■ TASK REQUIREMENTS ■
Locate the line bearing "(618, 597) = (342, 348): green" in the material below, then reproduce it and each following line up to and including the line bearing "camera: 10 degrees right, 5 degrees down".
§ §
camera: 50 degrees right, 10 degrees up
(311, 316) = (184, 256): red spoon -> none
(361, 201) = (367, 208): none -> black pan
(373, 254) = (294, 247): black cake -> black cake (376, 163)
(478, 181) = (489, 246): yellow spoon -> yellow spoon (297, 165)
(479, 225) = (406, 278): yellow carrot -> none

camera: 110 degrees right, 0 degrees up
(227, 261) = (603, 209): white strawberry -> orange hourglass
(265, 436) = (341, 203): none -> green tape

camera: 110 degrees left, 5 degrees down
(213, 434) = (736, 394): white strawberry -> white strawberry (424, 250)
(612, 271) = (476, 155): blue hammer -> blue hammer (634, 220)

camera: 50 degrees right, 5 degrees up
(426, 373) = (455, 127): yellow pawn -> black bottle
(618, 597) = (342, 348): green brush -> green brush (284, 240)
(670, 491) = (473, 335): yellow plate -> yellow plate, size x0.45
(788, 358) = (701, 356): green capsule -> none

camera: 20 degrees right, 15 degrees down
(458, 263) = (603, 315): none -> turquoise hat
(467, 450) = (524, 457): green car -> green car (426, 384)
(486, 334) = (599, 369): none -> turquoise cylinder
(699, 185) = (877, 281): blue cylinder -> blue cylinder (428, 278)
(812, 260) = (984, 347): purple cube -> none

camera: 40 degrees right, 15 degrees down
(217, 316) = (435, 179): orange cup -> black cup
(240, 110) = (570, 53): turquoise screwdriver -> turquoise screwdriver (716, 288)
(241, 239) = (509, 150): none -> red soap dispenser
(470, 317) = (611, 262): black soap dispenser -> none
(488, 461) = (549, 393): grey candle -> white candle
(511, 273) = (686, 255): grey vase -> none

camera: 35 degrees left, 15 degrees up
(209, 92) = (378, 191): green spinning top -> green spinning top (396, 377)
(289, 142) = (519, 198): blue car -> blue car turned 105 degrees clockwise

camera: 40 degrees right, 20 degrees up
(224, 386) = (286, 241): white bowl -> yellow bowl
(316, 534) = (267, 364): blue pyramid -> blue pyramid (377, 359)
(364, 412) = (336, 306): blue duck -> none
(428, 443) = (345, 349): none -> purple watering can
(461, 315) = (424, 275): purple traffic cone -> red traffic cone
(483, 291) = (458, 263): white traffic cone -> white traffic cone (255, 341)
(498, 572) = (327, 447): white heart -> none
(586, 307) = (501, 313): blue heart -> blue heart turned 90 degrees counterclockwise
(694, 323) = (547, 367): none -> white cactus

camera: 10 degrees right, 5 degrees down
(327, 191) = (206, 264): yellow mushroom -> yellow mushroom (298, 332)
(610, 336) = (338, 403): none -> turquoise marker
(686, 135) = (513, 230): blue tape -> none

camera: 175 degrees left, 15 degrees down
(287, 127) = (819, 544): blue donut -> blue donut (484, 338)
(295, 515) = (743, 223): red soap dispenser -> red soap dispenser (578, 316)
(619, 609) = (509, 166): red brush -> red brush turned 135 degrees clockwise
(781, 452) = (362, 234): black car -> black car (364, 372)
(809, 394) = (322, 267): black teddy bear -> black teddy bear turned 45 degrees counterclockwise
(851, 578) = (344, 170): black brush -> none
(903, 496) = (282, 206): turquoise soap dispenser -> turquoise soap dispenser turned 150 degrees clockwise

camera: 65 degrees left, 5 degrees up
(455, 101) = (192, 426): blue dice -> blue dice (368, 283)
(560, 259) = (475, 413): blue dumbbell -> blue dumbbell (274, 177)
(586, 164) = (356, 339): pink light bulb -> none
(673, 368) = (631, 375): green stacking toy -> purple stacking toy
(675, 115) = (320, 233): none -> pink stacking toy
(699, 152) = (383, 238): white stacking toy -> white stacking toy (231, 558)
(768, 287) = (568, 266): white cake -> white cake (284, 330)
§ §
■ EXPECTED OUTPUT ■
(618, 597) = (342, 348): green brush -> green brush (284, 240)
(670, 491) = (473, 335): yellow plate -> yellow plate, size x0.45
(788, 358) = (701, 356): green capsule -> none

camera: 20 degrees right, 15 degrees down
(458, 263) = (603, 315): none -> turquoise hat
(467, 450) = (524, 457): green car -> green car (426, 384)
(486, 334) = (599, 369): none -> turquoise cylinder
(699, 185) = (877, 281): blue cylinder -> blue cylinder (428, 278)
(812, 260) = (984, 347): purple cube -> none

camera: 40 degrees right, 15 degrees down
(217, 316) = (435, 179): orange cup -> black cup
(240, 110) = (570, 53): turquoise screwdriver -> turquoise screwdriver (716, 288)
(241, 239) = (509, 150): none -> red soap dispenser
(470, 317) = (611, 262): black soap dispenser -> none
(488, 461) = (549, 393): grey candle -> white candle
(511, 273) = (686, 255): grey vase -> none

camera: 35 degrees left, 15 degrees up
(209, 92) = (378, 191): green spinning top -> green spinning top (396, 377)
(289, 142) = (519, 198): blue car -> blue car turned 105 degrees clockwise

camera: 40 degrees right, 20 degrees up
(224, 386) = (286, 241): white bowl -> yellow bowl
(316, 534) = (267, 364): blue pyramid -> blue pyramid (377, 359)
(364, 412) = (336, 306): blue duck -> none
(428, 443) = (345, 349): none -> purple watering can
(461, 315) = (424, 275): purple traffic cone -> red traffic cone
(483, 291) = (458, 263): white traffic cone -> white traffic cone (255, 341)
(498, 572) = (327, 447): white heart -> none
(586, 307) = (501, 313): blue heart -> blue heart turned 90 degrees counterclockwise
(694, 323) = (547, 367): none -> white cactus

camera: 10 degrees right, 5 degrees down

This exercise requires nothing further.